**EXERCISE DIRECTIONS**:
Select from the data all lines with the word "white".

**RECORDS SUPPLIED**:
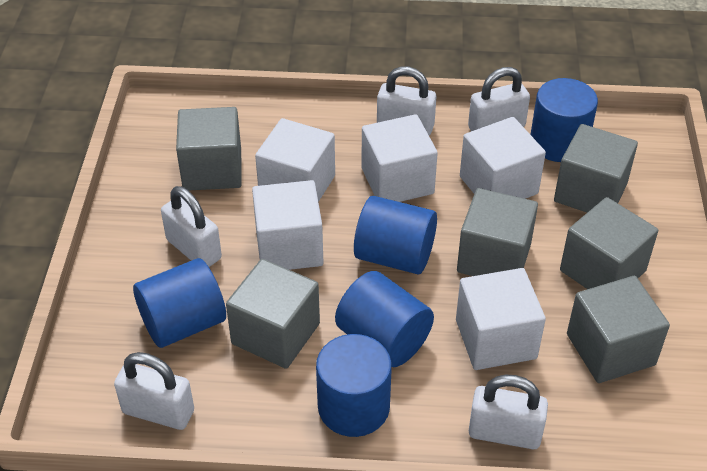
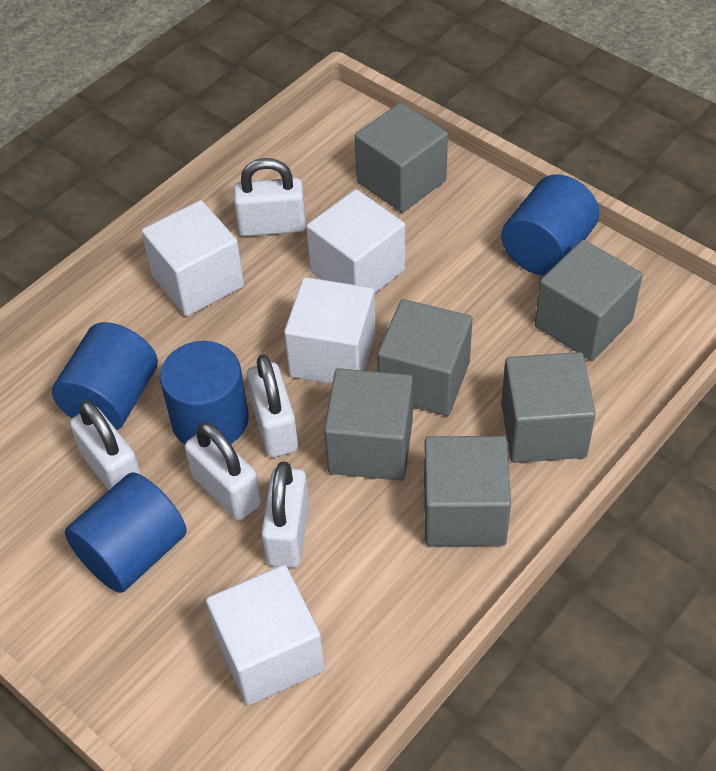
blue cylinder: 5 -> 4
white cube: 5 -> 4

--

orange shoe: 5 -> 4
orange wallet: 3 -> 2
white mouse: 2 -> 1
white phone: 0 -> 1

**RESPONSE TO THIS TASK**:
white cube: 5 -> 4
white mouse: 2 -> 1
white phone: 0 -> 1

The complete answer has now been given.